§ **PROVIDED MATERIAL**:
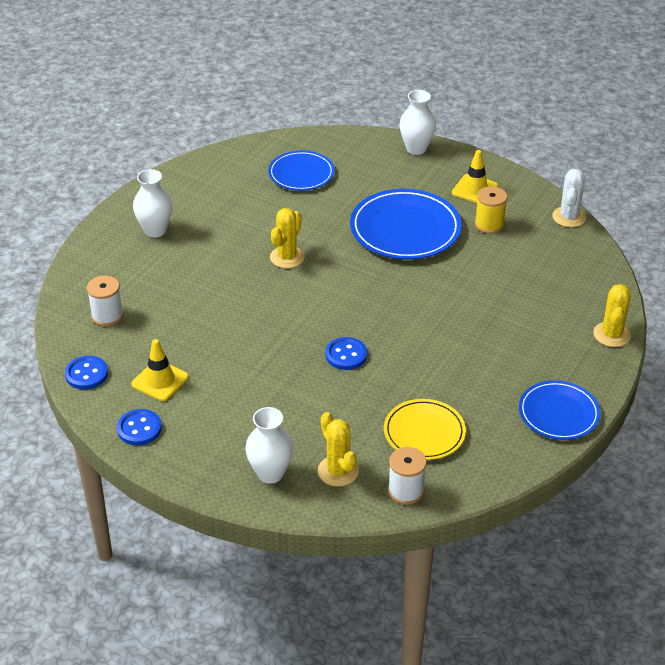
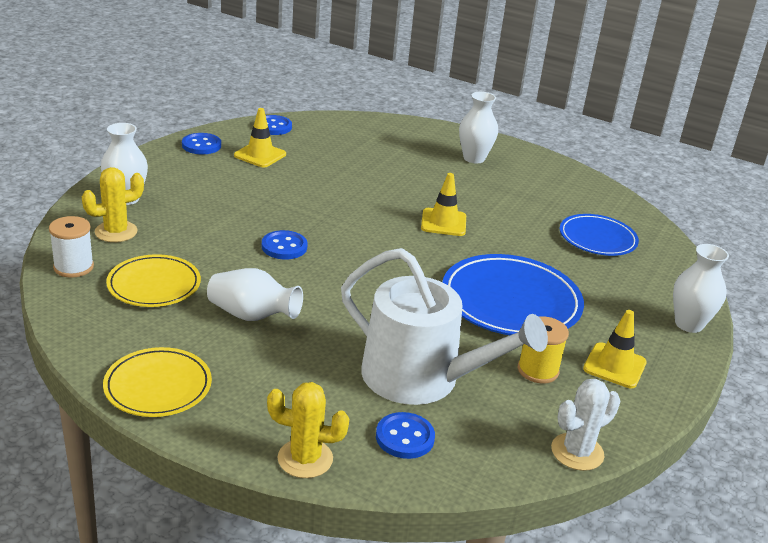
camera: 85 degrees right, 10 degrees down
(107, 316) = (348, 136): white spool -> none
(287, 257) = (443, 222): yellow cactus -> yellow traffic cone
(456, 369) = (252, 316): none -> white vase
(513, 279) = (421, 378): none -> white watering can
(558, 413) = (158, 386): blue plate -> yellow plate
(569, 217) = (577, 452): white cactus -> white cactus turned 45 degrees counterclockwise
(577, 289) = (405, 437): none -> blue button

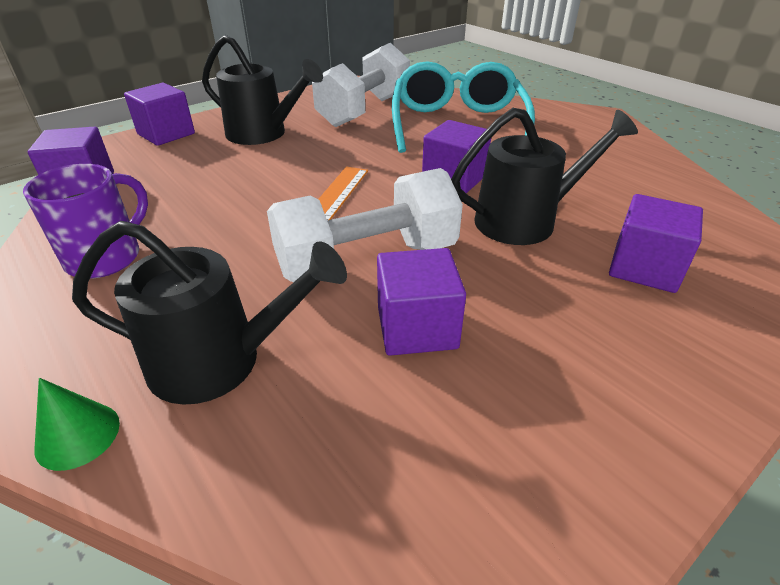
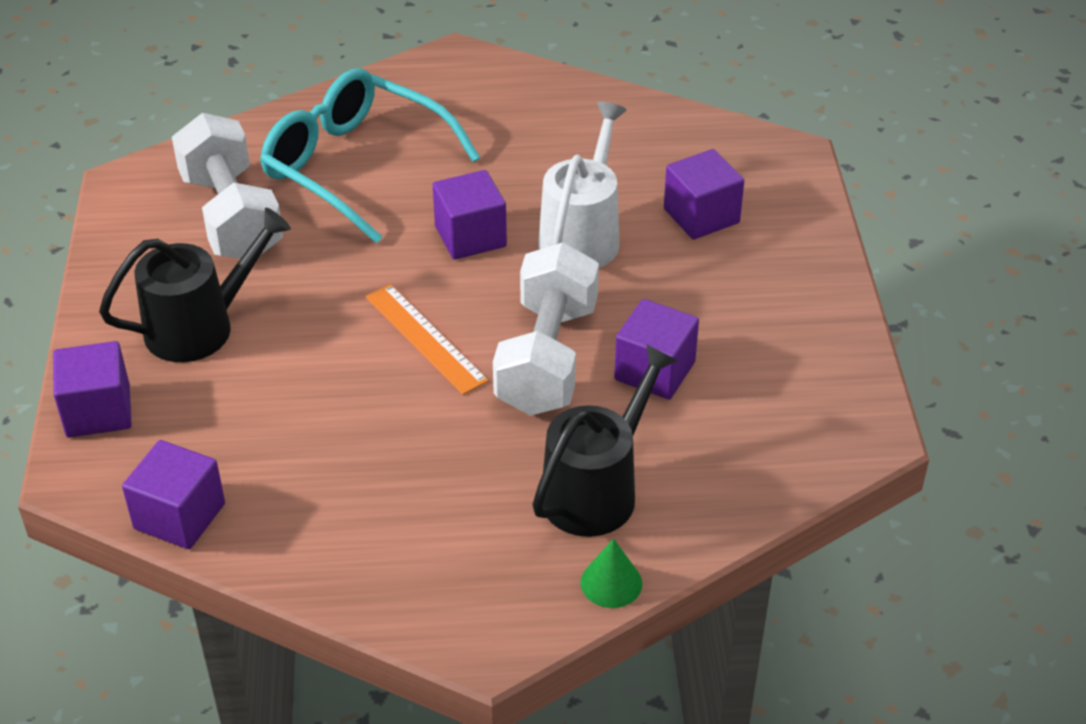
camera: 55 degrees left, 5 degrees up
(106, 257) = (373, 526): purple mug -> none
(524, 220) = (582, 236): black watering can -> white watering can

§ **WORK ITEM**: Omit the pictures. Write out exactly the lines from the one containing "(577, 289) = (405, 437): none -> blue button" through the last line of the entries, both of them included.

§ **ANSWER SPACE**:
(577, 289) = (405, 437): none -> blue button

camera: 55 degrees left, 5 degrees up
(106, 257) = (373, 526): purple mug -> none
(524, 220) = (582, 236): black watering can -> white watering can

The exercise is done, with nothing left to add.